◆ **WHAT YOU WILL DO**:
Please output, without any change, the lines of the material below from the very first through the one with "(692, 388) = (299, 155): black".

START SOURCE DATA

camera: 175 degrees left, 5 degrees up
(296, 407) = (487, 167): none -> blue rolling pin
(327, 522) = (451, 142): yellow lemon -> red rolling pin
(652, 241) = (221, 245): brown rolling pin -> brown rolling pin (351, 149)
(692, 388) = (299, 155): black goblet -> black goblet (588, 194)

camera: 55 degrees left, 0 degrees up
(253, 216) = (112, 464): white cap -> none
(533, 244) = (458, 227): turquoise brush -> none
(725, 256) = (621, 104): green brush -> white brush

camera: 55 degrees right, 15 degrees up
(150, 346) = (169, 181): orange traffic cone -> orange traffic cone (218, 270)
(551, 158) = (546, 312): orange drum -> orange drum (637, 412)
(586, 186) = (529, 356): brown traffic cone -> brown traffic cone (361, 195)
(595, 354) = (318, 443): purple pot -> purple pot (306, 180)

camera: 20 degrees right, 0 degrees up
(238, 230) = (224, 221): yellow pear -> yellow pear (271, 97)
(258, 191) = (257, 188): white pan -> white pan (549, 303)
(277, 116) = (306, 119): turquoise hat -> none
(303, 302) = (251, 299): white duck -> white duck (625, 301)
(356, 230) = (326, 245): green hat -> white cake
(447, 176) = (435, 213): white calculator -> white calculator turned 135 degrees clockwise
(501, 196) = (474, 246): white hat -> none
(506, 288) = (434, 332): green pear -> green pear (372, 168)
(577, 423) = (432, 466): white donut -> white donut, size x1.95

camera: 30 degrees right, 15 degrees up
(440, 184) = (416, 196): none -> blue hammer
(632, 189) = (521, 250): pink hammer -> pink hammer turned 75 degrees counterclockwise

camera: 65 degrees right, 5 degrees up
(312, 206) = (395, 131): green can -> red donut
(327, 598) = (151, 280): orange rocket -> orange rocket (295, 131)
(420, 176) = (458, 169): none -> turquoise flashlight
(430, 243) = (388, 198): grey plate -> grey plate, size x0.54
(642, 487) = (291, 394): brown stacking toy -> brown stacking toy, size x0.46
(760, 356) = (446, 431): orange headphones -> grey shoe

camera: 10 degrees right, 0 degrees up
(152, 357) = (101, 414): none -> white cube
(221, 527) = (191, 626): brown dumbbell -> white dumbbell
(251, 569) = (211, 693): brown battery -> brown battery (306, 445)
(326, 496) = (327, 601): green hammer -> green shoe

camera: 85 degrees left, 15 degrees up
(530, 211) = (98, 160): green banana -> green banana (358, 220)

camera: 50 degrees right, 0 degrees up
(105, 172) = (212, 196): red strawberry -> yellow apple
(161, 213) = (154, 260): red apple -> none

END SOURCE DATA

◆ **RESPONSE TO THIS TASK**:
camera: 175 degrees left, 5 degrees up
(296, 407) = (487, 167): none -> blue rolling pin
(327, 522) = (451, 142): yellow lemon -> red rolling pin
(652, 241) = (221, 245): brown rolling pin -> brown rolling pin (351, 149)
(692, 388) = (299, 155): black goblet -> black goblet (588, 194)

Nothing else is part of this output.